EXCERPTED RECORDS:
————
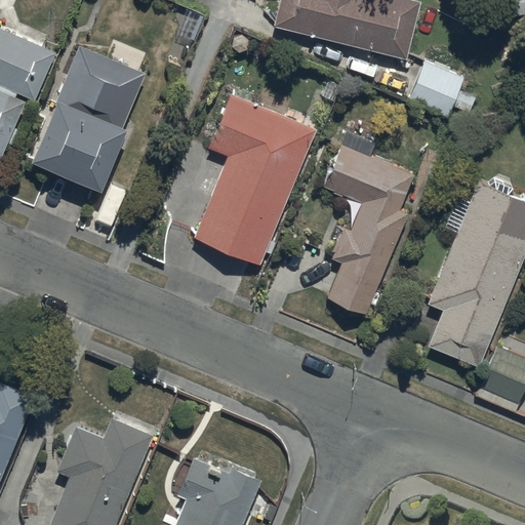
[(281,0),(275,26),(407,58),(421,1),(416,0),(281,0)]
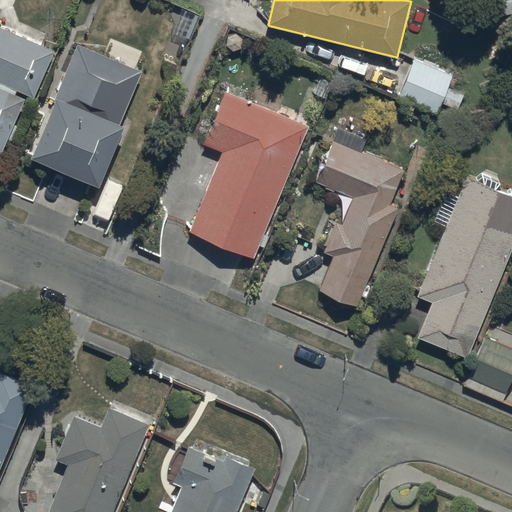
[(0,152),(2,153),(26,99),(15,95),(17,90),(34,97),(55,50),(0,26),(0,152)]
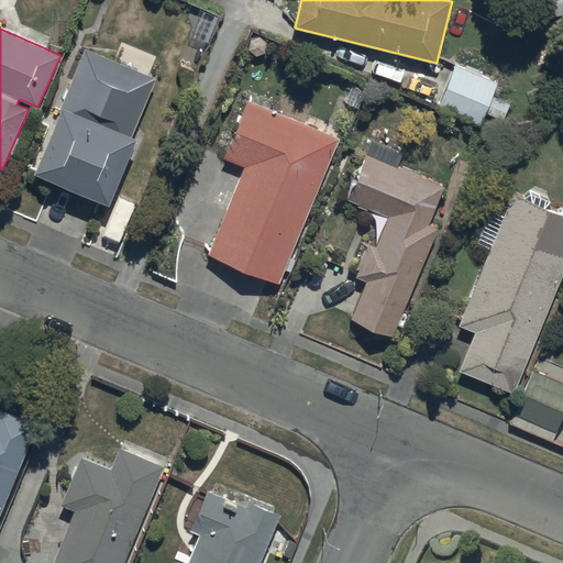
[(105,202),(156,78),(86,48),(34,173),(105,202)]
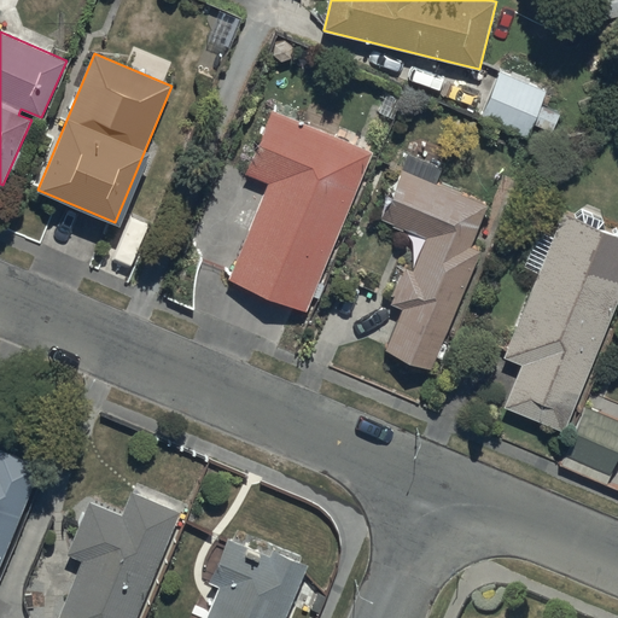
[(547,91),(500,73),(481,118),(528,138),(547,91)]
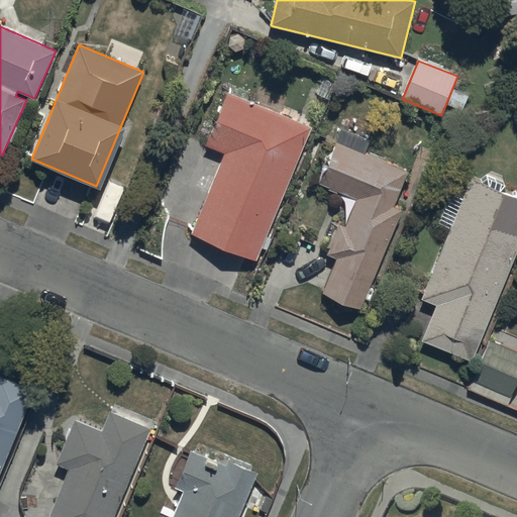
[(469,96),(454,90),(448,105),(462,110),(469,96)]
————
TO DO: Output exactly the lines from the line with "[(105,202),(156,78),(86,48),(34,173),(105,202)]" to the last line of the records, including both, and leave every picture out.

OUTPUT FOR THIS EXERCISE:
[(105,202),(156,78),(86,48),(34,173),(105,202)]
[(547,91),(500,73),(481,118),(528,138),(547,91)]
[(469,96),(454,90),(448,105),(462,110),(469,96)]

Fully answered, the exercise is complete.